Brief
Go through the records and give each one again exactly, omitting the images.

Entries shown
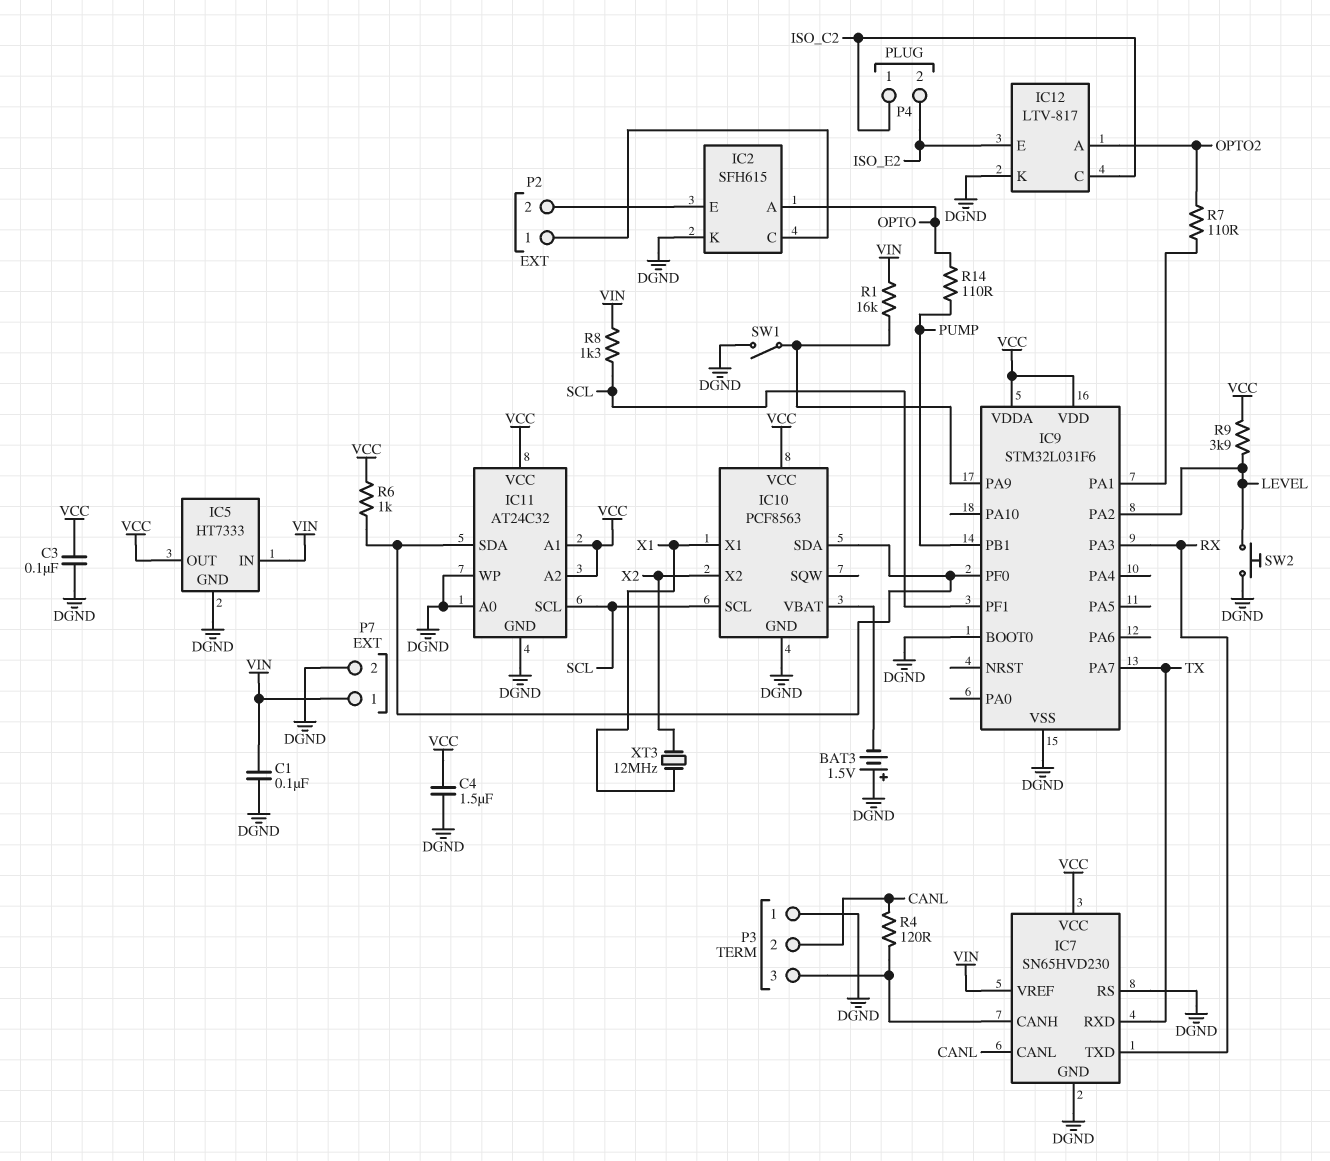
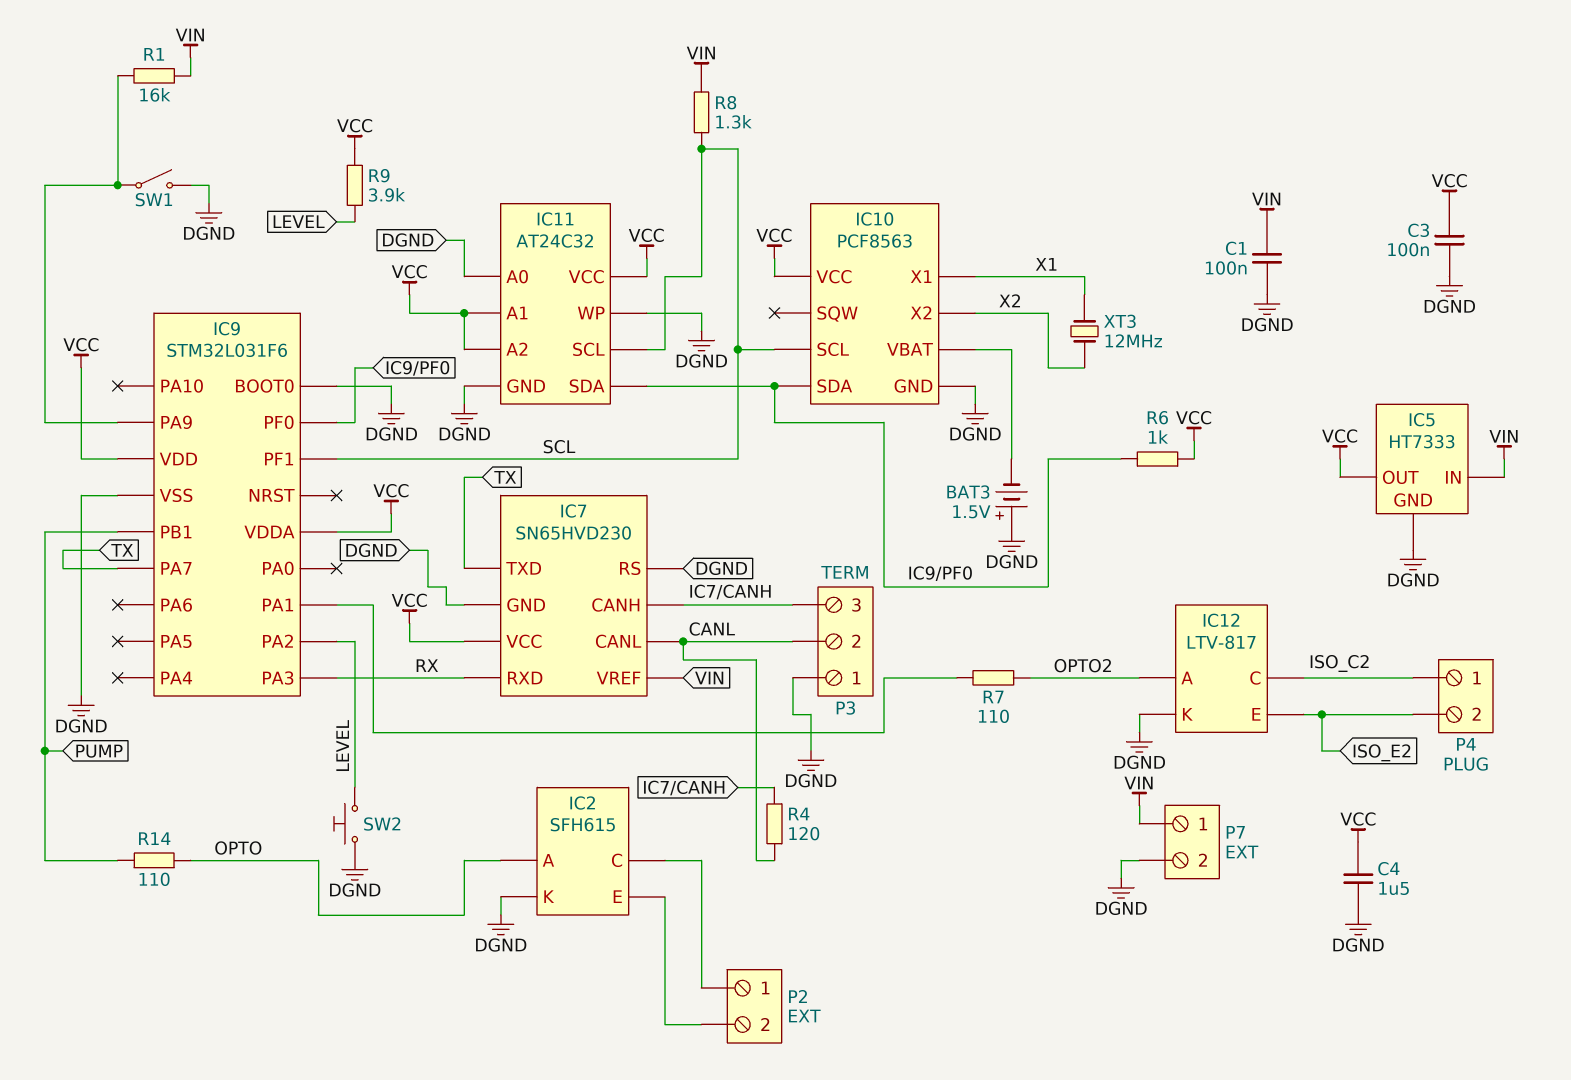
IC7 pin RXD: TX -> RX
IC7 pin TXD: RX -> TX

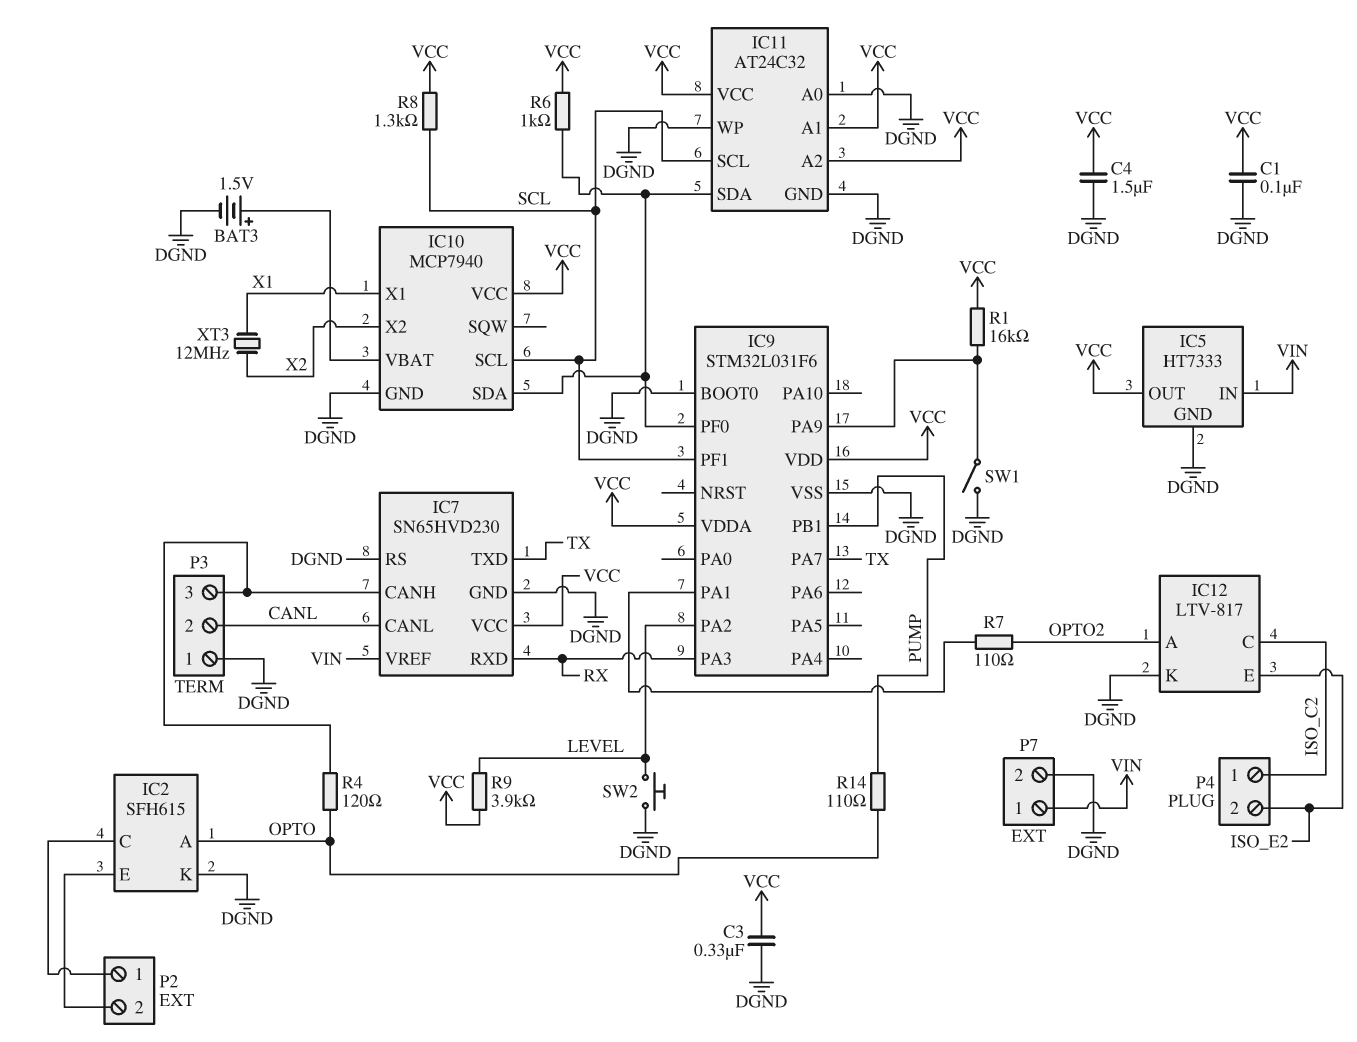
BAT3: 1.5V (plus DGND, minus IC10/VBAT) -> 1.5V (plus IC10/VBAT, minus DGND)
C1: 100nF (DGND, VIN) -> 100nF (DGND, VCC)
C3: 100nF (DGND, VCC) -> 330nF (DGND, VCC)
IC10: PCF8563 -> MCP7940
R1: 16k (IC9/PA9, VIN) -> 16k (IC9/PA9, VCC)
R4: 120 (CANL, IC7/CANH) -> 120 (IC7/CANH, OPTO)
R8: 1.3k (SCL, VIN) -> 1.3k (SCL, VCC)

Exercise answer
IC7 pin RXD: TX -> RX
IC7 pin TXD: RX -> TX

BAT3: 1.5V (plus DGND, minus IC10/VBAT) -> 1.5V (plus IC10/VBAT, minus DGND)
C1: 100nF (DGND, VIN) -> 100nF (DGND, VCC)
C3: 100nF (DGND, VCC) -> 330nF (DGND, VCC)
IC10: PCF8563 -> MCP7940
R1: 16k (IC9/PA9, VIN) -> 16k (IC9/PA9, VCC)
R4: 120 (CANL, IC7/CANH) -> 120 (IC7/CANH, OPTO)
R8: 1.3k (SCL, VIN) -> 1.3k (SCL, VCC)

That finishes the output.